- _EXERCISE DIRECTIONS_: Look for "yellow" in the records and copy every line that has it.
********
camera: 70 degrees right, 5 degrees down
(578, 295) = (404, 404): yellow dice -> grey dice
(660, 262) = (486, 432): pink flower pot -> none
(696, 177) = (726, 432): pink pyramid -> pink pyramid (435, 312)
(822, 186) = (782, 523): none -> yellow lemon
********
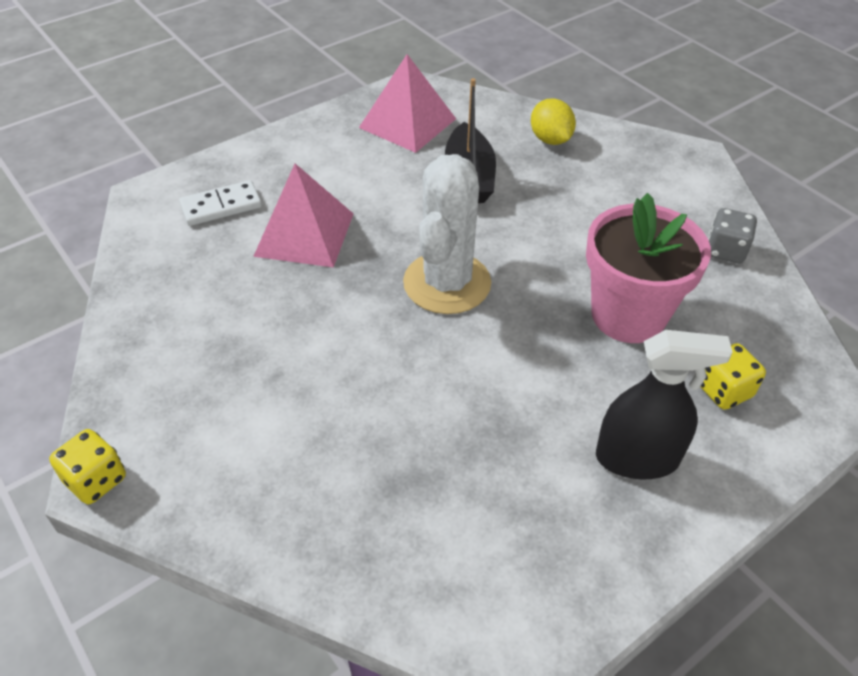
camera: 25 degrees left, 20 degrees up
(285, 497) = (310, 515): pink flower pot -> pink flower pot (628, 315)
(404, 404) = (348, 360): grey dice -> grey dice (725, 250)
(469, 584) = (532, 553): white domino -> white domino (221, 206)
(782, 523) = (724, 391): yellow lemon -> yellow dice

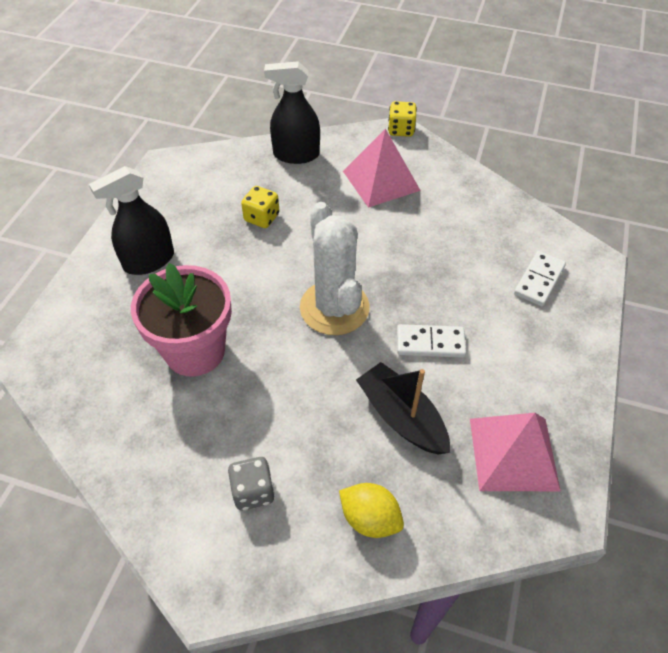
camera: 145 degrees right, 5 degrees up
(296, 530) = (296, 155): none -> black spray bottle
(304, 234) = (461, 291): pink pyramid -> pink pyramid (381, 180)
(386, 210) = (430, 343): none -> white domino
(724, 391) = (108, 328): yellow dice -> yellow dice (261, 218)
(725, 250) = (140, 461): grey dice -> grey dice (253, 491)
********
- _REPLY_:
(578, 295) = (404, 404): yellow dice -> grey dice
(822, 186) = (782, 523): none -> yellow lemon
(782, 523) = (724, 391): yellow lemon -> yellow dice
(724, 391) = (108, 328): yellow dice -> yellow dice (261, 218)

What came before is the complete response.